WHAT THE TASK REQUIRES: The listing below holds a line with "C3: 56pF (GND, N8) -> 15pF (GND, N8)" and a later line with "U10: ATmega88PA -> ATmega168A". Write out those two lines and every line between them, exactly, and nothing else.

RECORD SET:
-- -- --
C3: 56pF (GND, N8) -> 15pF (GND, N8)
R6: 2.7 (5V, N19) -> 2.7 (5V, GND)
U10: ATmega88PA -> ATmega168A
-- -- --
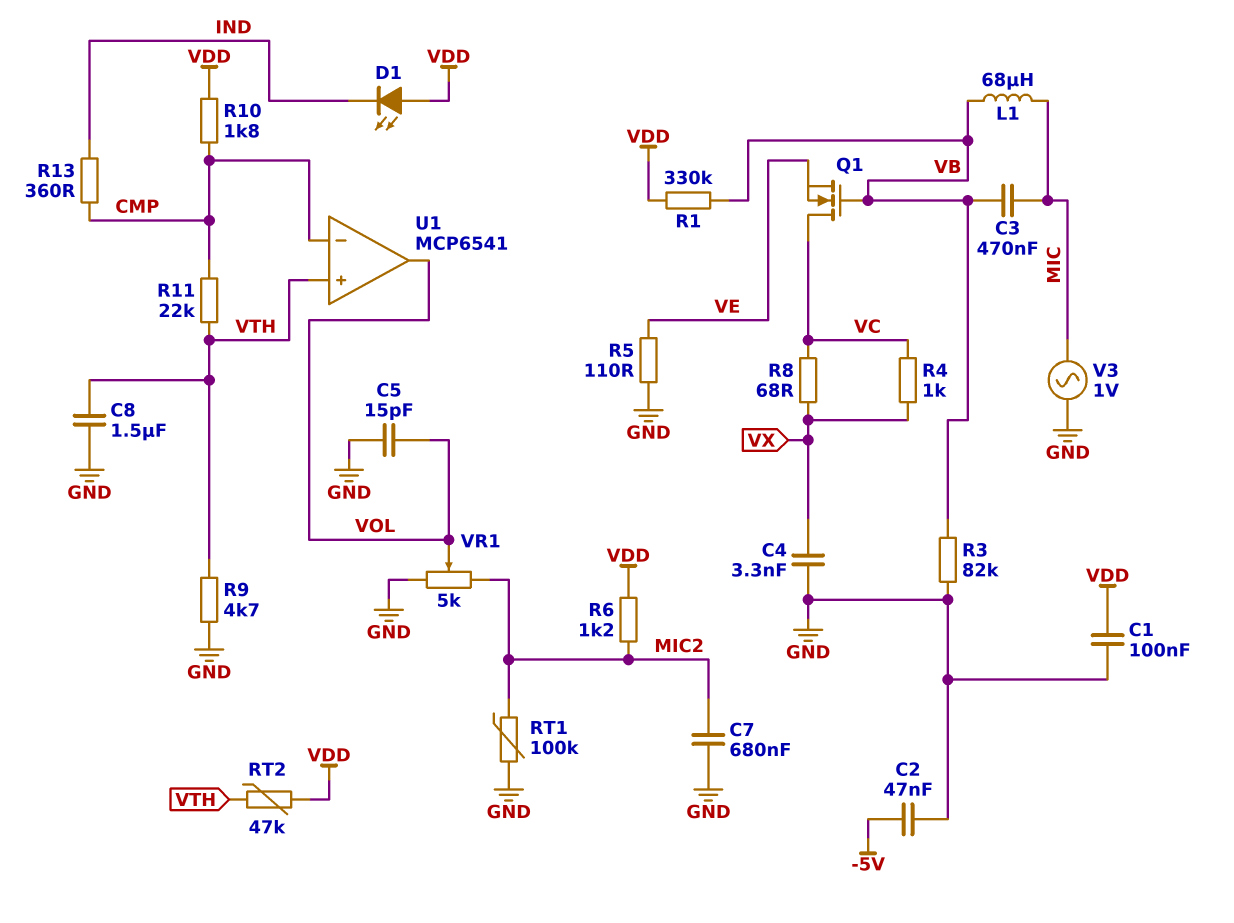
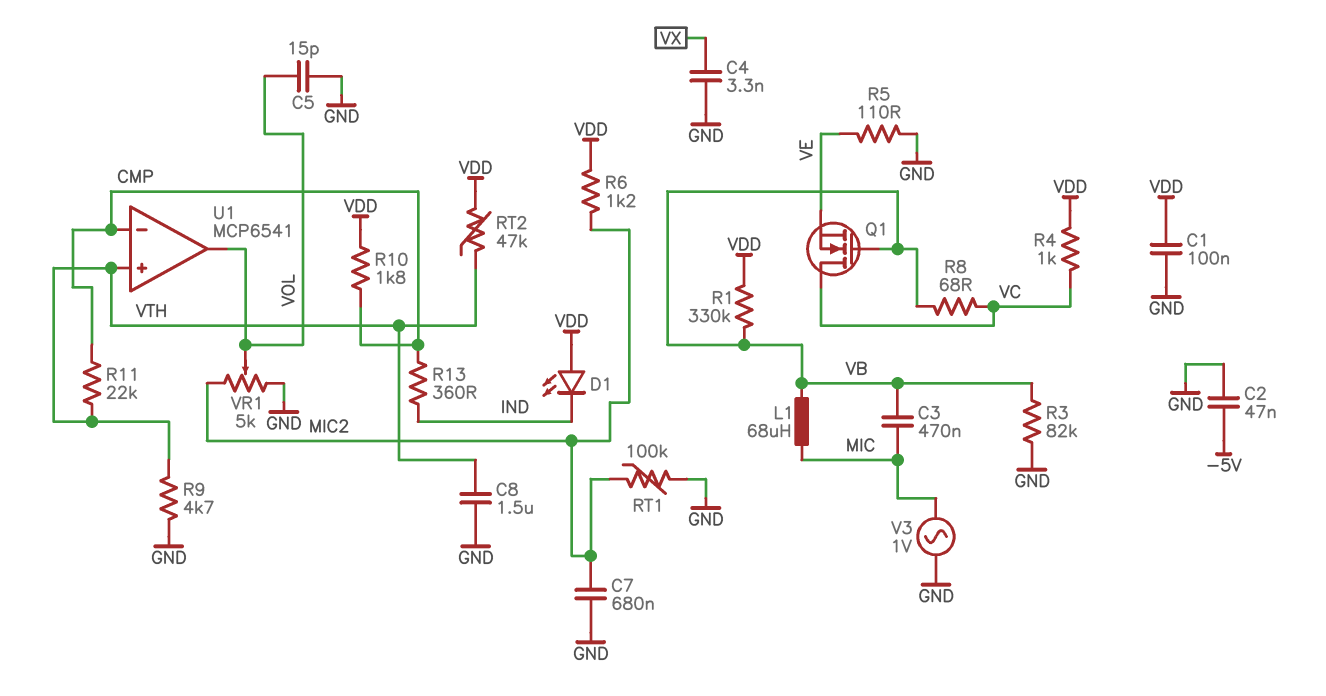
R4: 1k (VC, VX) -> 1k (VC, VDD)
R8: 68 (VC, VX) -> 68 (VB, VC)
-- -- --
TASK RESPONSE:
C3: 56pF (GND, N8) -> 15pF (GND, N8)
R6: 2.7 (5V, N19) -> 2.7 (5V, GND)
U10: ATmega88PA -> ATmega168A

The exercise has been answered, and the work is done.